TASK DETAILS — State how many of the lines below contain the string "with"; case matters. Give only the number.

§ §

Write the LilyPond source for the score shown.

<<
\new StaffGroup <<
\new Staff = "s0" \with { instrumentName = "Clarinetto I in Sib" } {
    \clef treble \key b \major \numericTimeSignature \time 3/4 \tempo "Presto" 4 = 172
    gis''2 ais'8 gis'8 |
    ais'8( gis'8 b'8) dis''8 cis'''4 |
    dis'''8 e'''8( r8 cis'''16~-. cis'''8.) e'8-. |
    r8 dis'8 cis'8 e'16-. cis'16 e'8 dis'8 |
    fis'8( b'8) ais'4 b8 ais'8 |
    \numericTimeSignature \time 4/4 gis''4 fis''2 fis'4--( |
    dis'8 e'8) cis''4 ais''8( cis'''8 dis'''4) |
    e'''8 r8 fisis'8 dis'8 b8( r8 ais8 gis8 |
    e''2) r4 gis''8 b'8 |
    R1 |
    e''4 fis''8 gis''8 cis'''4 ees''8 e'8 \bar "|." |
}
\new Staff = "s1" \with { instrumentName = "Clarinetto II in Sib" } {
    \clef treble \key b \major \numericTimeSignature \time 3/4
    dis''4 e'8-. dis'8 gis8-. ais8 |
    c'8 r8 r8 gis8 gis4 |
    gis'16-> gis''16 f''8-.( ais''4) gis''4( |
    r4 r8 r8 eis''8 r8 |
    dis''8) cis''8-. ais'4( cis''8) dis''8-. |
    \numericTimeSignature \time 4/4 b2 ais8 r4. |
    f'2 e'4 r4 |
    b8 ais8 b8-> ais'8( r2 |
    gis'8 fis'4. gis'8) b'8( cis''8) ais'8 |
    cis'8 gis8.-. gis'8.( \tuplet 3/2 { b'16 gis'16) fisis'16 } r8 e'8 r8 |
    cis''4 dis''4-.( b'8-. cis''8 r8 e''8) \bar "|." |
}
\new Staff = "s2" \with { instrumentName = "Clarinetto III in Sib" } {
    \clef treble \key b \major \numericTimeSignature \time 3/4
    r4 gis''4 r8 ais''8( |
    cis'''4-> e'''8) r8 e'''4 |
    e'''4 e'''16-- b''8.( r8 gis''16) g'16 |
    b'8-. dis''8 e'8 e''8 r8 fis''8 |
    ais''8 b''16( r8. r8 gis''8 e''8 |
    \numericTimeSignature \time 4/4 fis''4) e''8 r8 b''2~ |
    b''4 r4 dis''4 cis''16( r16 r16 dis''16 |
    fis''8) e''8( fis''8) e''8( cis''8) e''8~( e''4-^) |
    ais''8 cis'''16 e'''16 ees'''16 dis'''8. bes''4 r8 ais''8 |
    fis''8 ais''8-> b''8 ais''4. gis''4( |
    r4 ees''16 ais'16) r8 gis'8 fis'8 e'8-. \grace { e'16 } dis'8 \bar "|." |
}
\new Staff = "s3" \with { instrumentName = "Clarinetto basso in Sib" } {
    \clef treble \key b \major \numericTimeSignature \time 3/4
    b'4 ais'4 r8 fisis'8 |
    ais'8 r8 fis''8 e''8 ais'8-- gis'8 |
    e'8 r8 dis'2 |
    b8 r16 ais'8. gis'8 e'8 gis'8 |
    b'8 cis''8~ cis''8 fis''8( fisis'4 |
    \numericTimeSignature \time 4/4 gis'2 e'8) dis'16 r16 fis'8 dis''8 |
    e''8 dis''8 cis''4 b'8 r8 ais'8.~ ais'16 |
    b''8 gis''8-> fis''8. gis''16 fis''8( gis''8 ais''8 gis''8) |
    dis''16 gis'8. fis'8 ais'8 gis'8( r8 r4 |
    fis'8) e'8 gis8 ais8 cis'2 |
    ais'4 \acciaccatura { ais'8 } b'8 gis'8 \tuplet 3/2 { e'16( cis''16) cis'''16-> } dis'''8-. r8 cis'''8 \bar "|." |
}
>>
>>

§ §

RESPONSE BELOW — 4